The input:
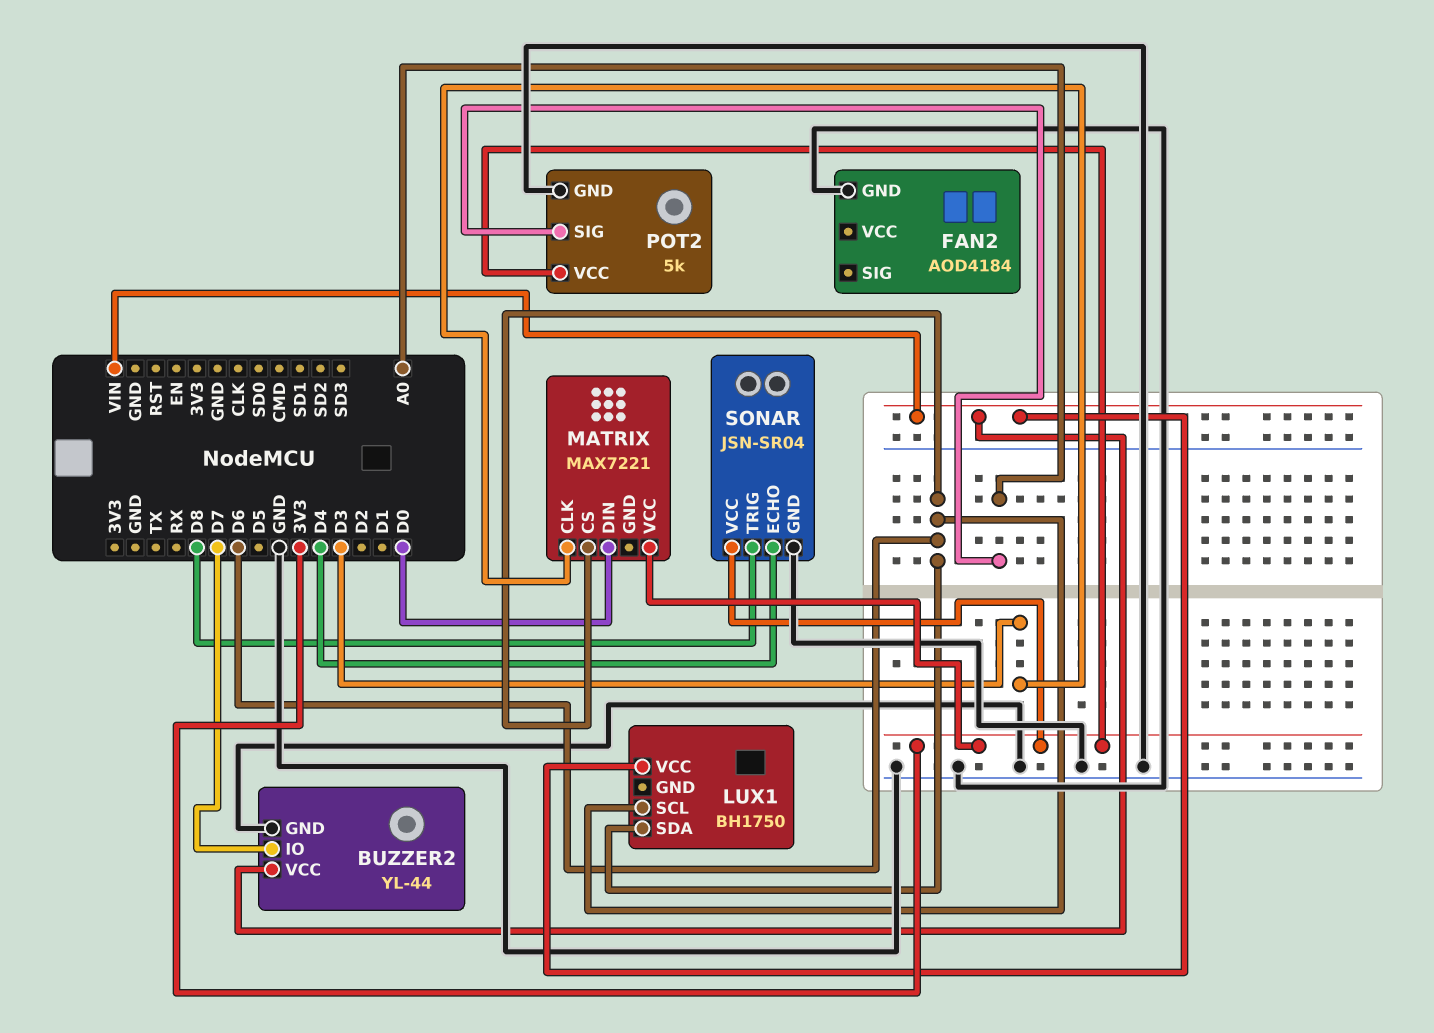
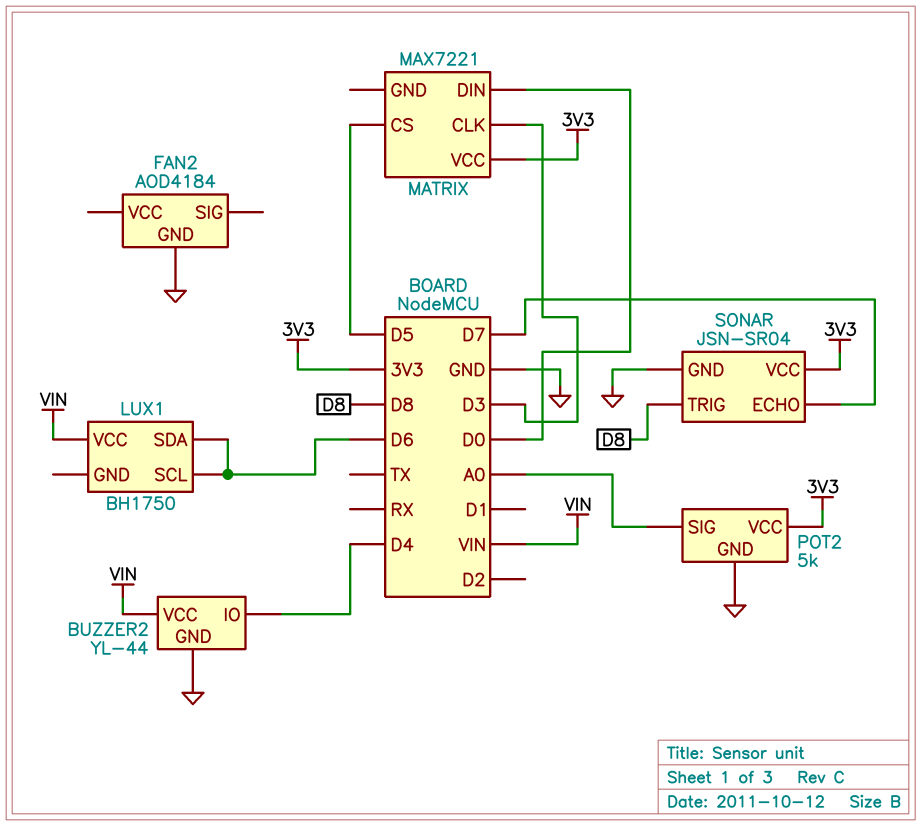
BUZZER2 pin IO: D7 -> D4
MATRIX pin CS: D6 -> D5
SONAR pin ECHO: D4 -> D7

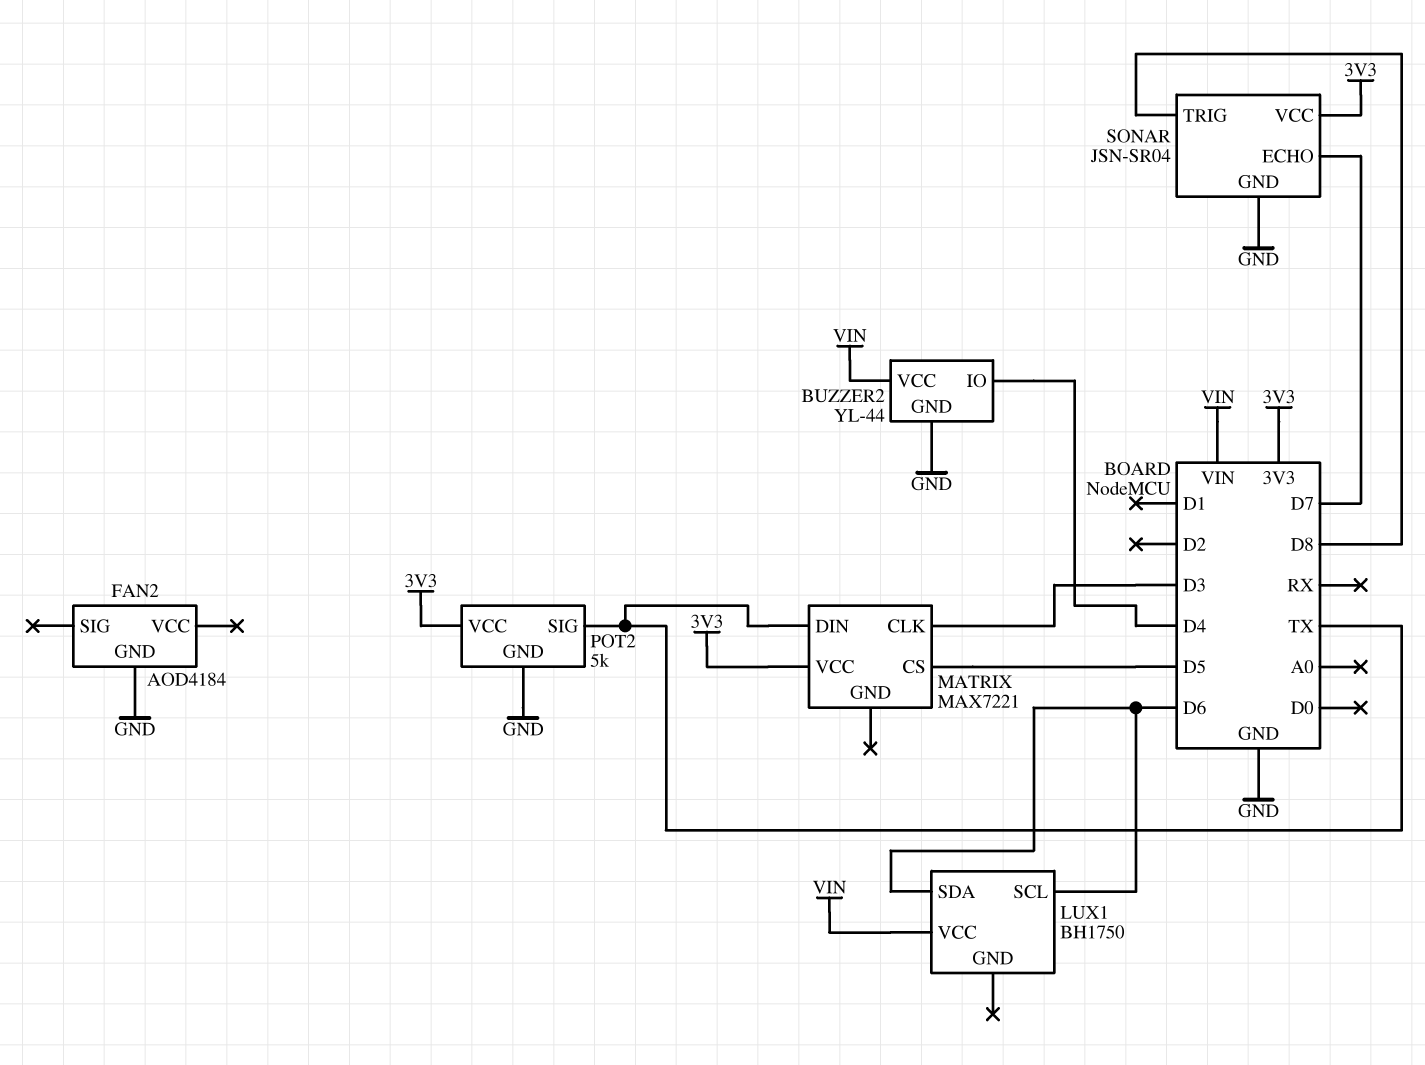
MATRIX pin DIN: D0 -> TX
POT2 pin SIG: A0 -> TX

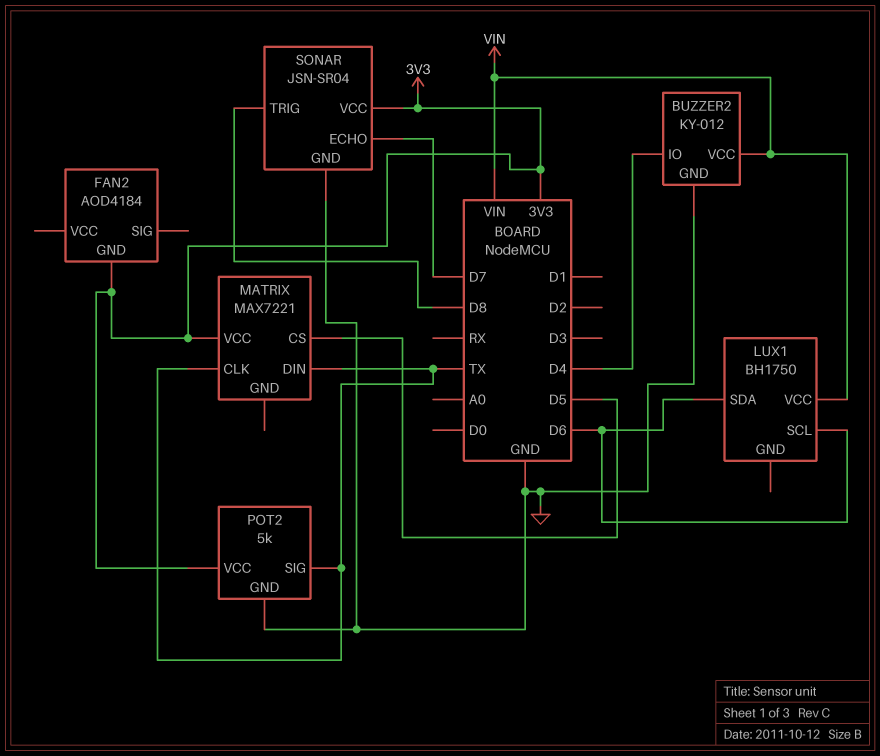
BUZZER2: YL-44 -> KY-012
FAN2 pin GND: GND -> 3V3
MATRIX pin CLK: D3 -> TX

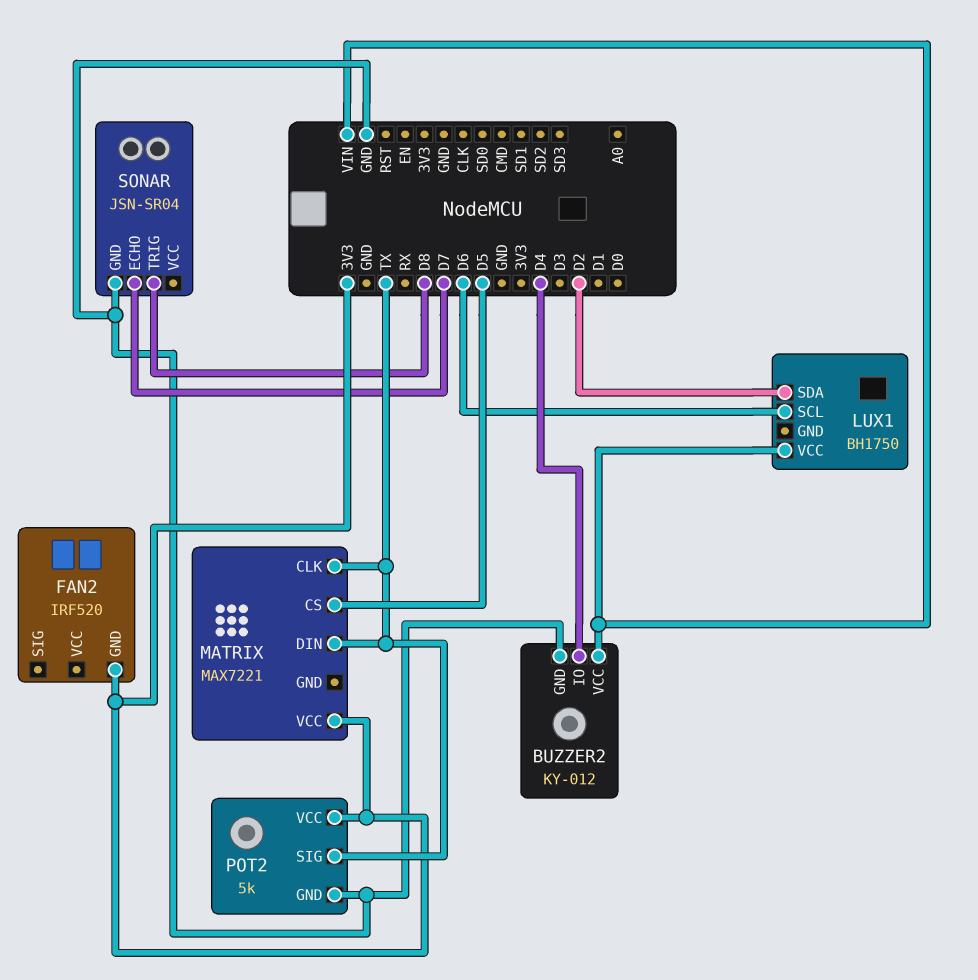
FAN2: AOD4184 -> IRF520
LUX1 pin SDA: D6 -> D2
SONAR pin VCC: 3V3 -> none

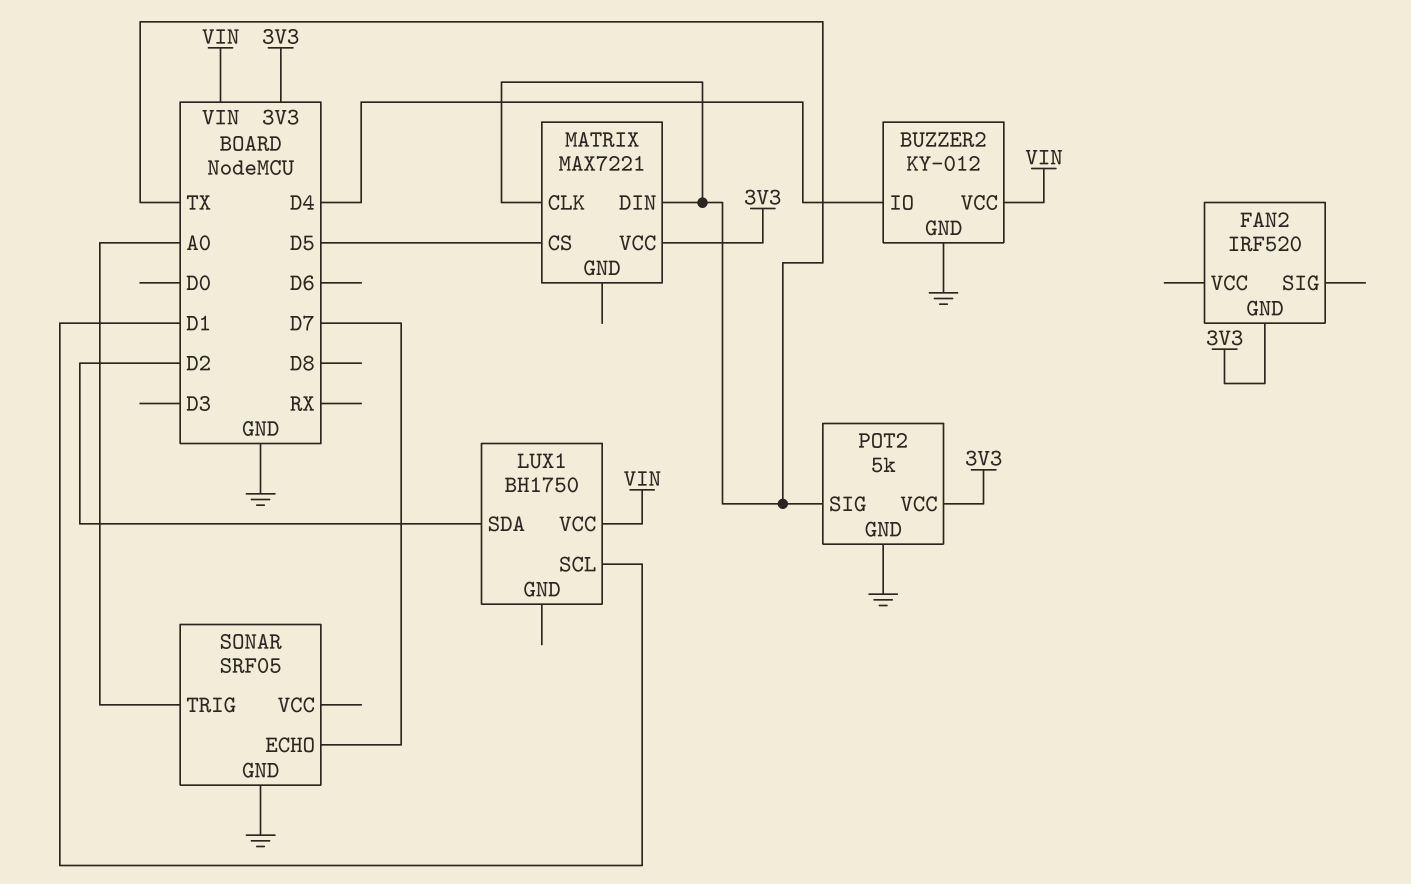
LUX1 pin SCL: D6 -> D1
SONAR: JSN-SR04 -> SRF05
SONAR pin TRIG: D8 -> A0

Requirement: Counting only lines that contain the word "SONAR", how many are there in the records above? Give the number alone.

Worked solution: 4